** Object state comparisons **
******
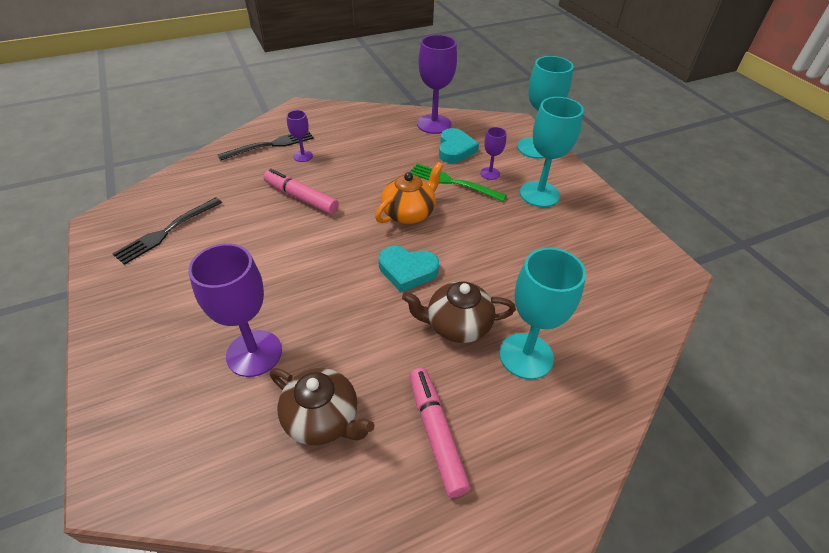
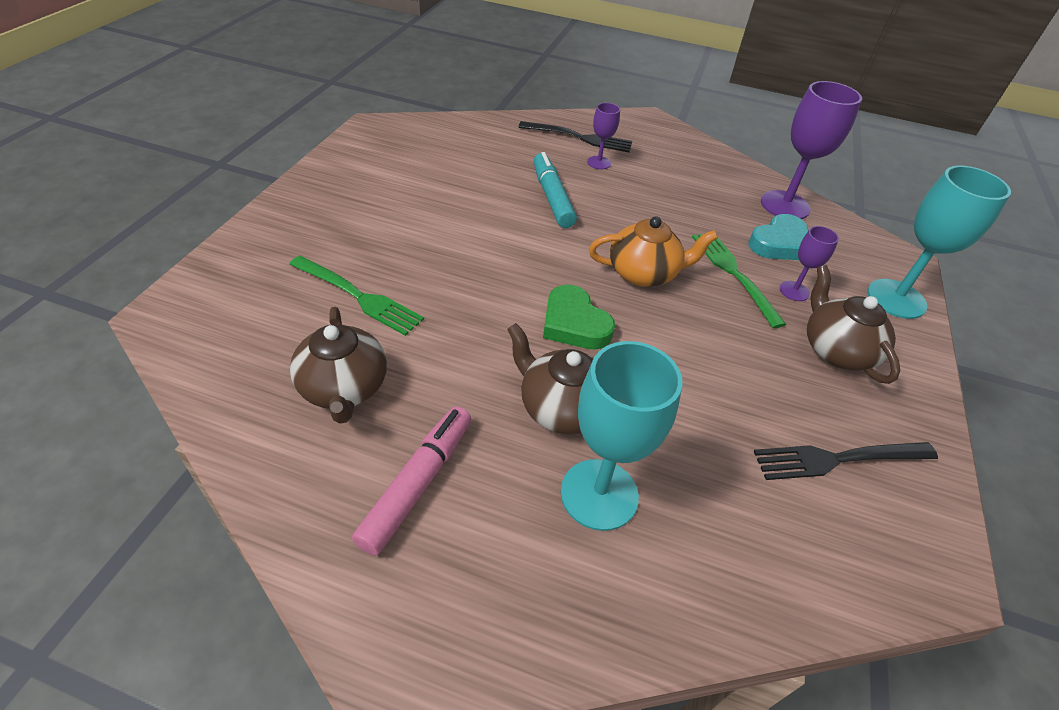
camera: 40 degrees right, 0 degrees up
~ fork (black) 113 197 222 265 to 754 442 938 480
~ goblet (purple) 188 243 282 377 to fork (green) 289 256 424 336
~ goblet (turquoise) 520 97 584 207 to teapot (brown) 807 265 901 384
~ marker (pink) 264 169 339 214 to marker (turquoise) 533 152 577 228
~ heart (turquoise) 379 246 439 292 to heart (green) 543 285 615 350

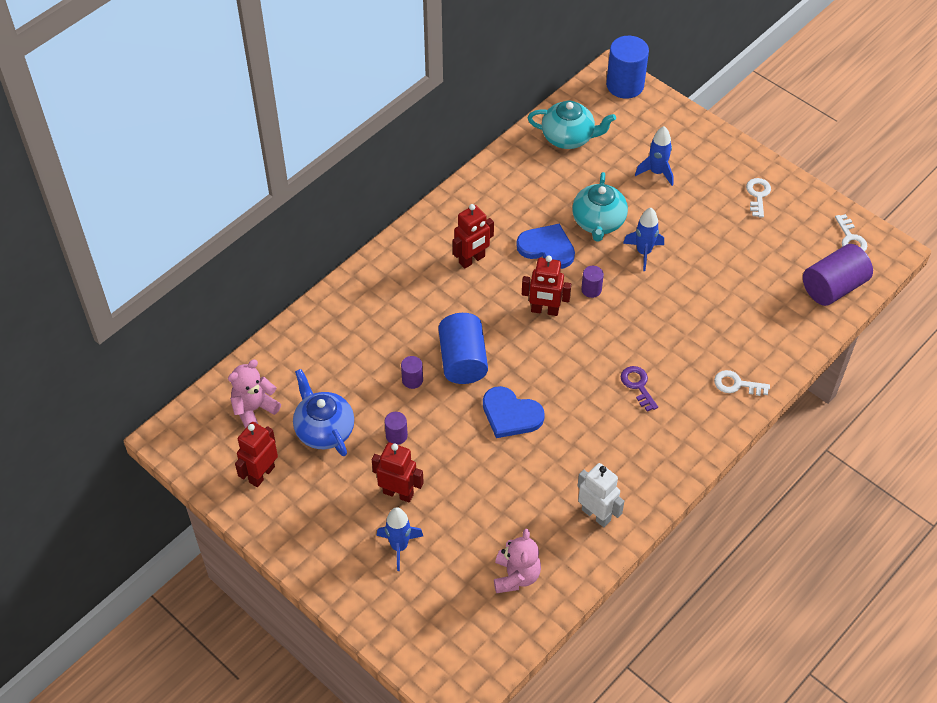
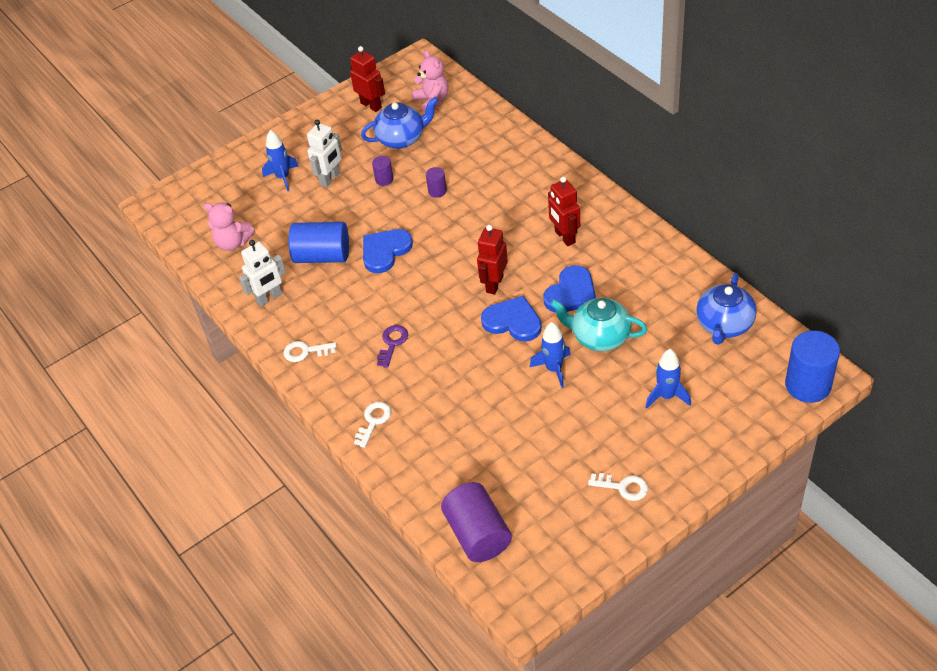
camera: 105 degrees right, 5 degrees down
~ cylinder (blue) 438 313 488 384 to 288 222 349 263
~ key (white) 835 214 867 251 to 283 341 337 362
~ cylinder (purple) 581 266 604 298 to heart (blue) 481 295 542 342
~ robot (red) 372 442 424 503 to robot (white) 307 120 342 187
~ teapot (turquoise) 528 101 616 149 to teapot (blue) 696 273 757 345
~ key (purple) 621 366 658 412 = 377 325 408 368 60 degrees counterclockwise

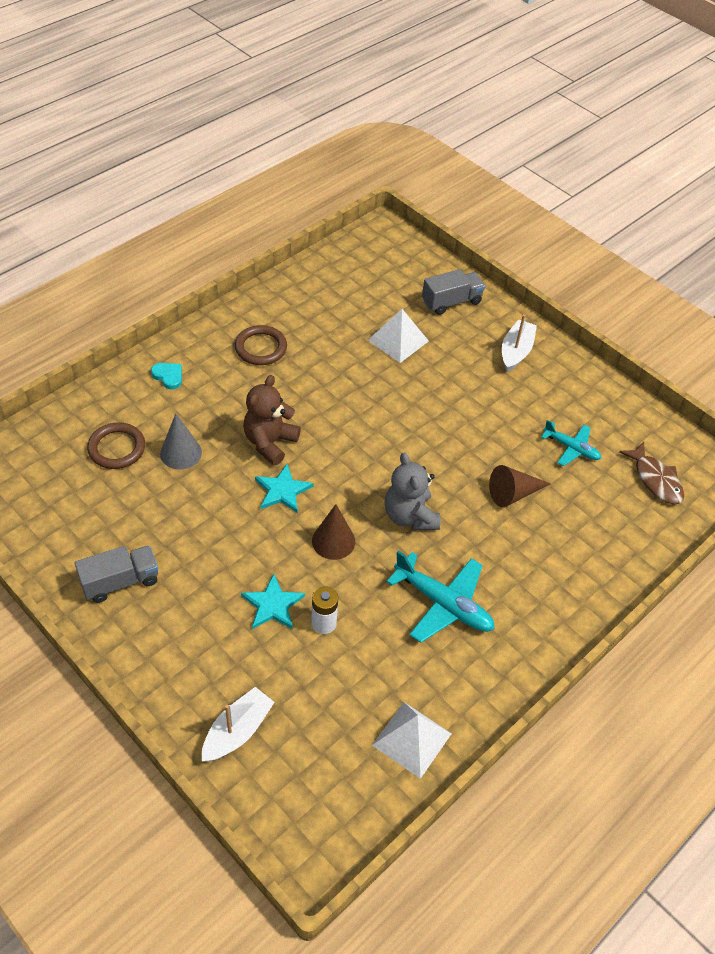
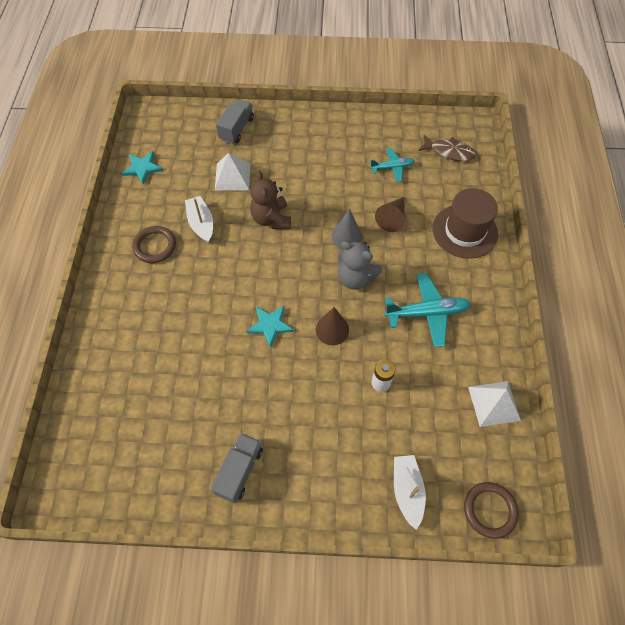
camera: 40 degrees left, 10 degrees up
- heart (turquoise) 151 363 182 390
+ hat (brown) 432 188 498 259
~ ring (brown) 87 422 145 469 to 464 482 519 539
~ cone (grey) 160 414 202 469 to 332 209 362 249
~ star (turquoise) 241 574 305 629 to 121 151 163 185
~ teddy bear (brown) 243 375 301 465 to 250 171 291 229
~ boat (white) 502 314 537 372 to 185 196 213 243

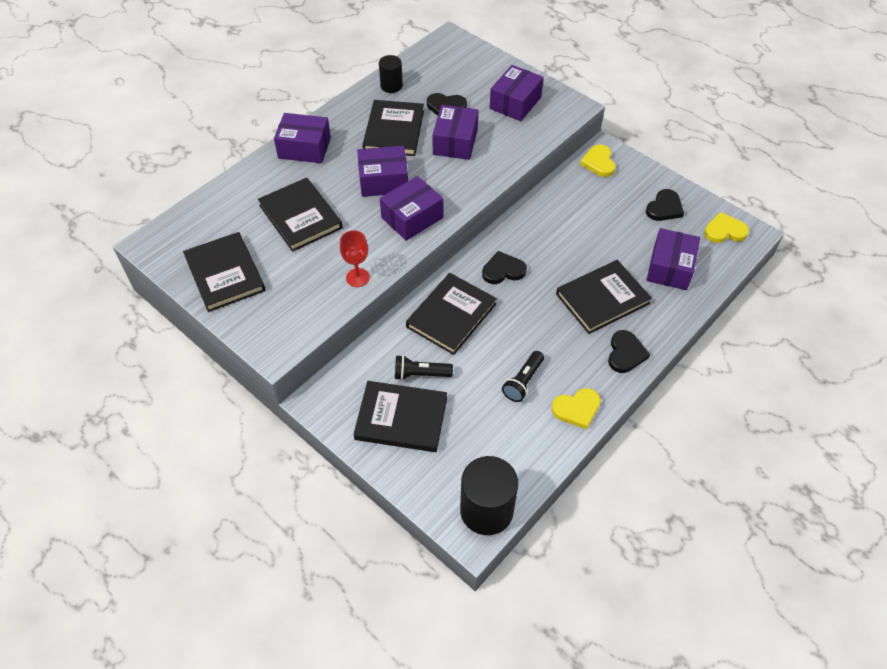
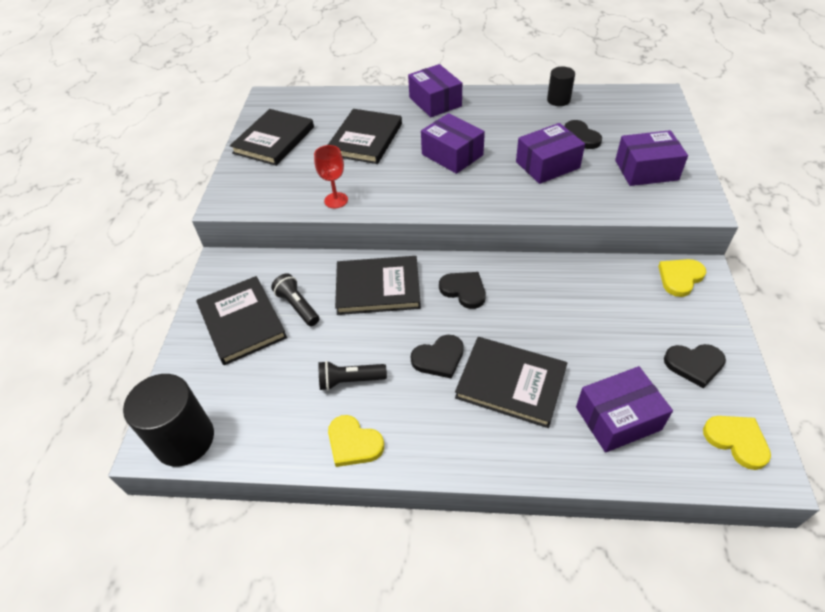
camera: 55 degrees right, 5 degrees down
- book (black) 362 100 424 156
- box (purple) 380 176 443 241
~ heart (black) 608 330 650 373 to 411 335 464 379

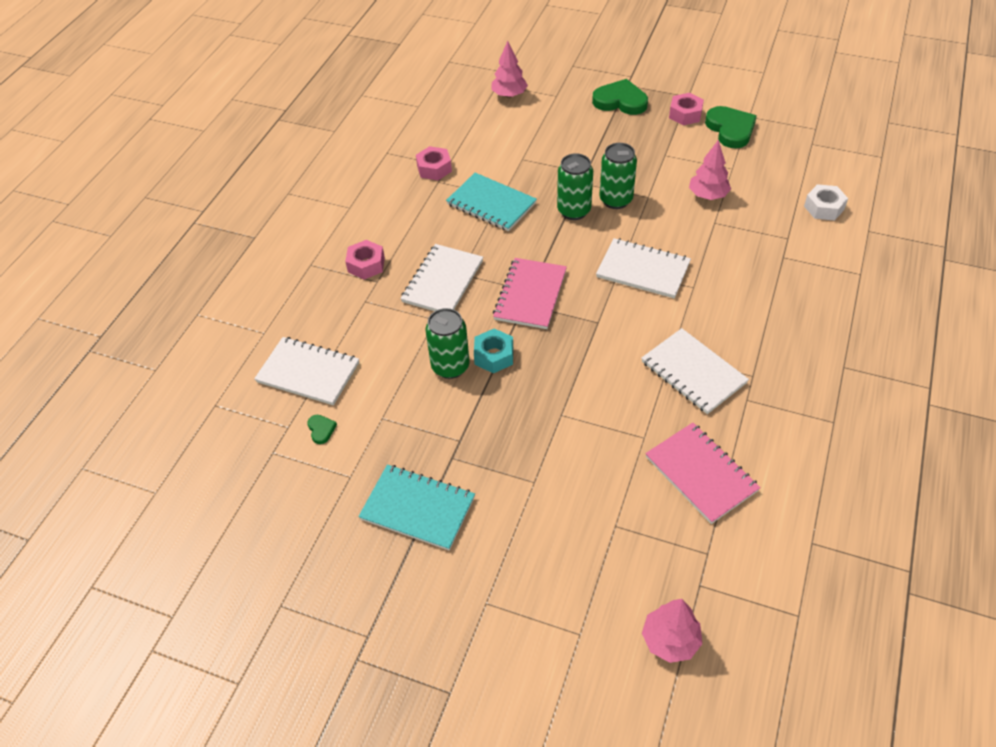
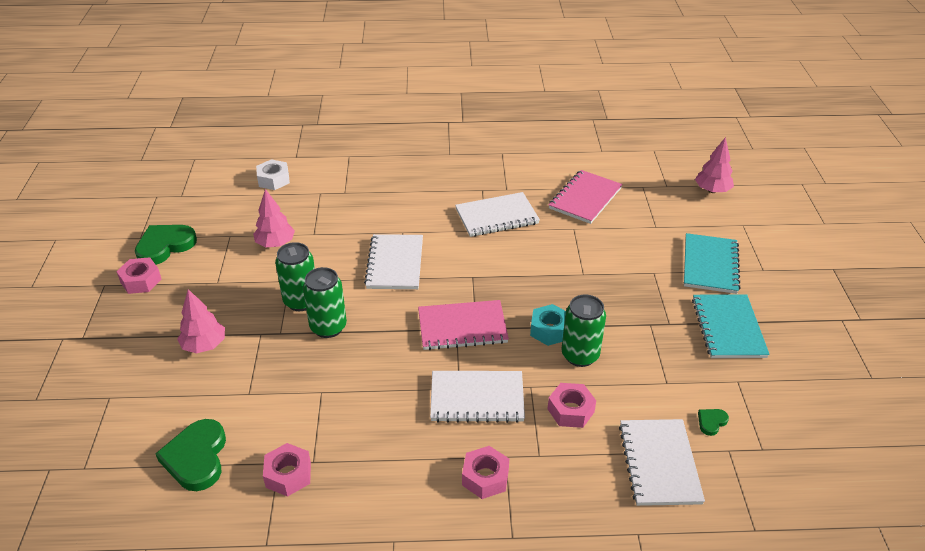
camera: 115 degrees left, 10 degrees down
+ nut (pink) 548 383 596 428
~ notebook (turquoise) 446 173 537 231 to 684 233 741 294
~ tree (pink) 491 41 528 98 to 177 289 225 354
~ heart (green) 592 79 648 115 to 155 419 226 491
~ notebook (white) 641 328 749 414 = 455 192 540 237 45 degrees clockwise

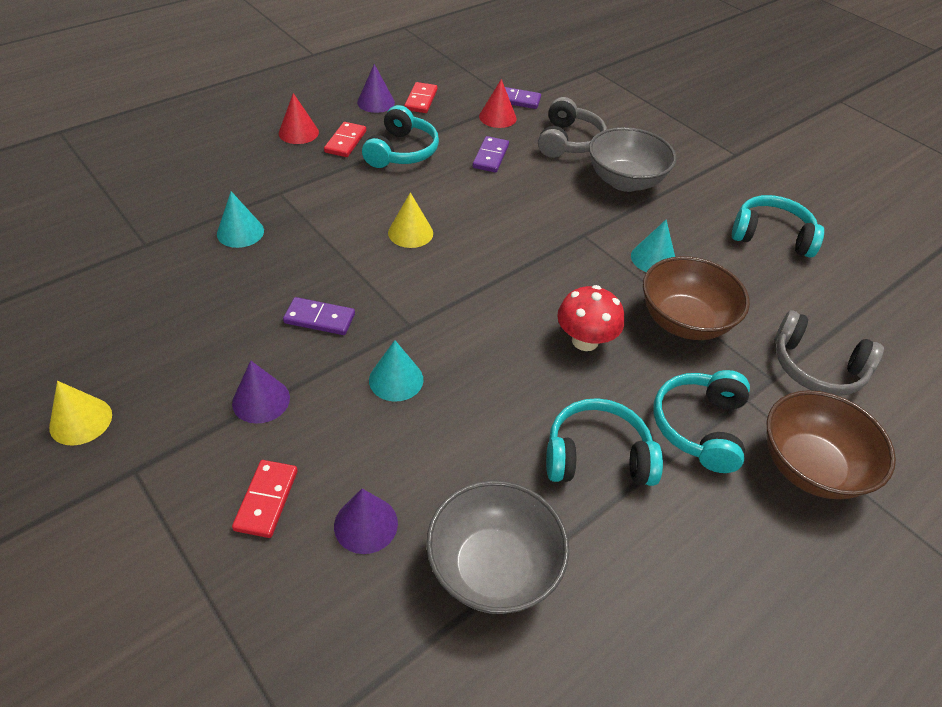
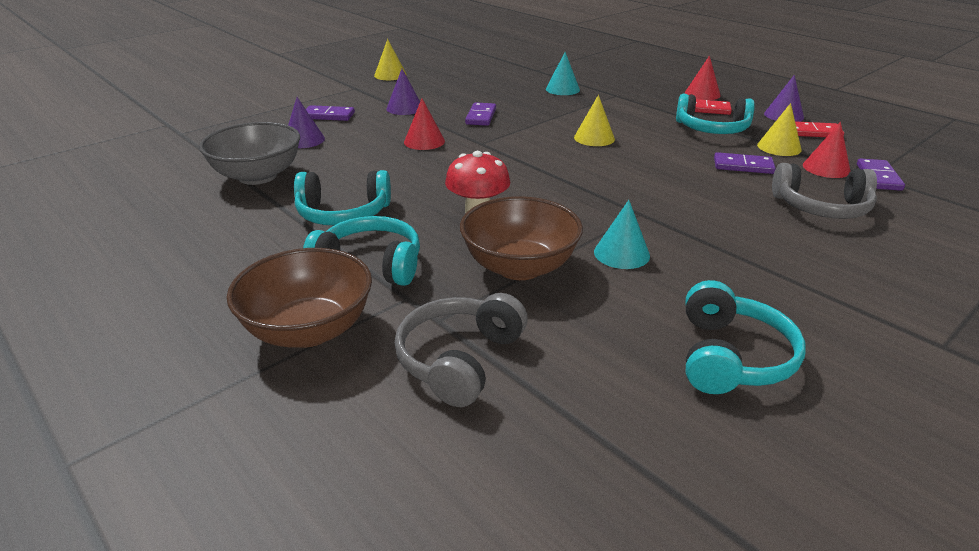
camera: 90 degrees right, 15 degrees down
- bowl (grey) 589 127 677 192
+ cone (yellow) 757 103 802 156
~ domino (red) 232 460 298 538 to domino (purple) 306 105 355 121
~ cone (turquoise) 369 340 423 402 to cone (red) 404 99 445 150
~ headphones (turquoise) 546 398 663 486 = 294 170 391 225 90 degrees clockwise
******
** Work required **
Only the text of the records belongs in the answer, printed exactly and without pictures.

** Answer section **
camera: 40 degrees right, 0 degrees up
~ fork (black) 113 197 222 265 to 754 442 938 480
~ goblet (purple) 188 243 282 377 to fork (green) 289 256 424 336
~ goblet (turquoise) 520 97 584 207 to teapot (brown) 807 265 901 384
~ marker (pink) 264 169 339 214 to marker (turquoise) 533 152 577 228
~ heart (turquoise) 379 246 439 292 to heart (green) 543 285 615 350

camera: 105 degrees right, 5 degrees down
~ cylinder (blue) 438 313 488 384 to 288 222 349 263
~ key (white) 835 214 867 251 to 283 341 337 362
~ cylinder (purple) 581 266 604 298 to heart (blue) 481 295 542 342
~ robot (red) 372 442 424 503 to robot (white) 307 120 342 187
~ teapot (turquoise) 528 101 616 149 to teapot (blue) 696 273 757 345
~ key (purple) 621 366 658 412 = 377 325 408 368 60 degrees counterclockwise

camera: 40 degrees left, 10 degrees up
- heart (turquoise) 151 363 182 390
+ hat (brown) 432 188 498 259
~ ring (brown) 87 422 145 469 to 464 482 519 539
~ cone (grey) 160 414 202 469 to 332 209 362 249
~ star (turquoise) 241 574 305 629 to 121 151 163 185
~ teddy bear (brown) 243 375 301 465 to 250 171 291 229
~ boat (white) 502 314 537 372 to 185 196 213 243

camera: 55 degrees right, 5 degrees down
- book (black) 362 100 424 156
- box (purple) 380 176 443 241
~ heart (black) 608 330 650 373 to 411 335 464 379

camera: 115 degrees left, 10 degrees down
+ nut (pink) 548 383 596 428
~ notebook (turquoise) 446 173 537 231 to 684 233 741 294
~ tree (pink) 491 41 528 98 to 177 289 225 354
~ heart (green) 592 79 648 115 to 155 419 226 491
~ notebook (white) 641 328 749 414 = 455 192 540 237 45 degrees clockwise

camera: 90 degrees right, 15 degrees down
- bowl (grey) 589 127 677 192
+ cone (yellow) 757 103 802 156
~ domino (red) 232 460 298 538 to domino (purple) 306 105 355 121
~ cone (turquoise) 369 340 423 402 to cone (red) 404 99 445 150
~ headphones (turquoise) 546 398 663 486 = 294 170 391 225 90 degrees clockwise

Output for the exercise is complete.